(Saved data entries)
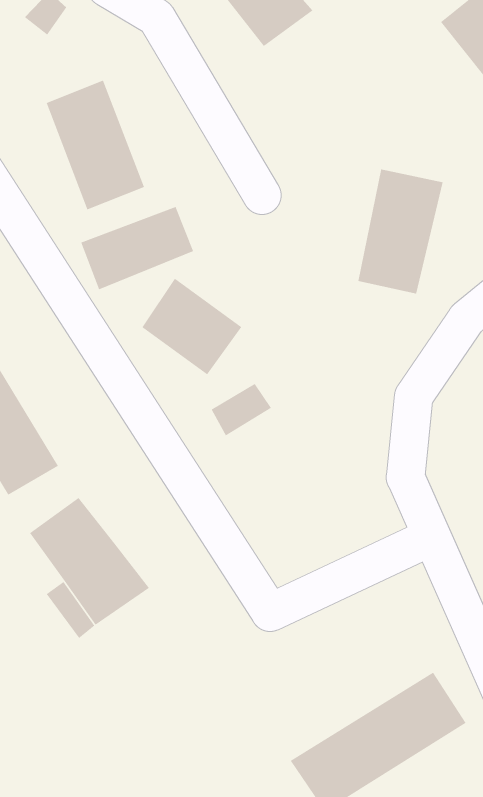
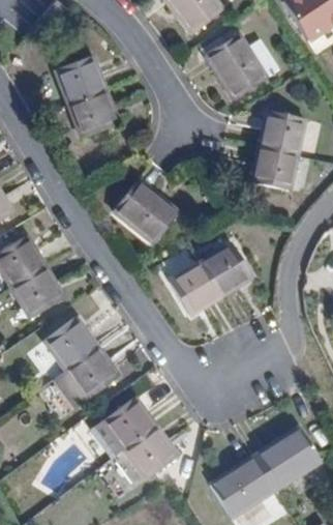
building: none -> [206,35,266,101]
building: [80,206,194,290] -> none
building: none -> [169,245,250,315]
building: none -> [103,399,177,477]

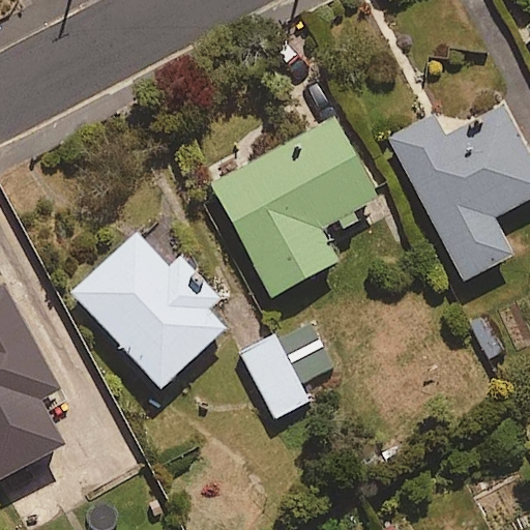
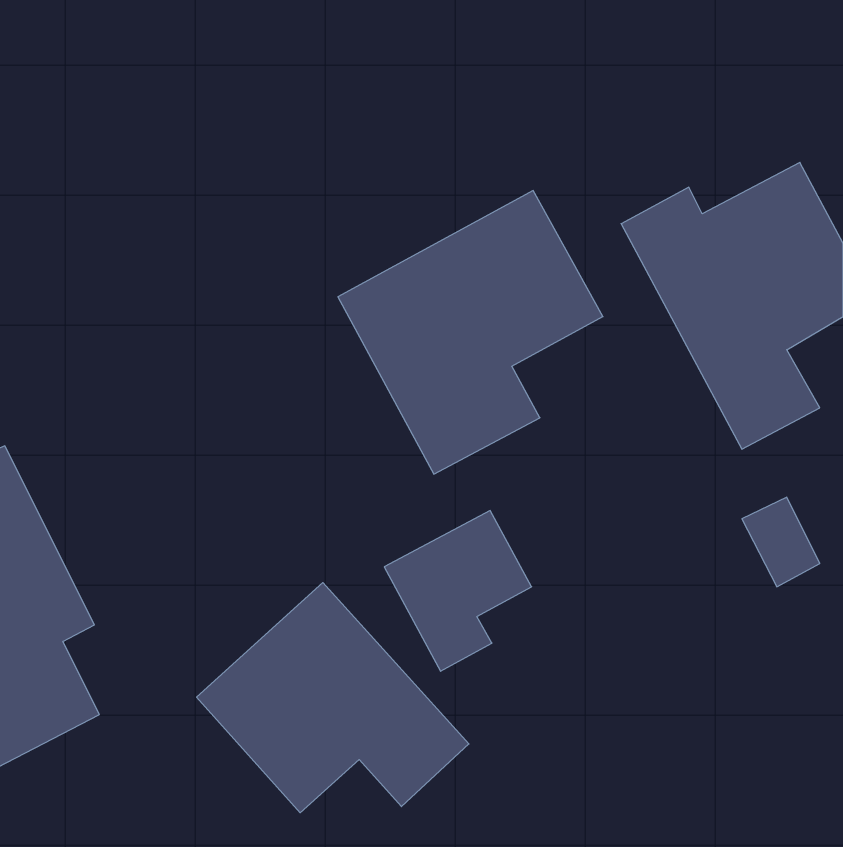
building: [71,233,225,388] -> none
building: none -> [197,583,469,813]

What needs to be done: When a record holds a picture, leave that picture out; copy the rest verbatim.

Answer space:
building: none -> [206,35,266,101]
building: [80,206,194,290] -> none
building: none -> [169,245,250,315]
building: none -> [103,399,177,477]

building: [71,233,225,388] -> none
building: none -> [197,583,469,813]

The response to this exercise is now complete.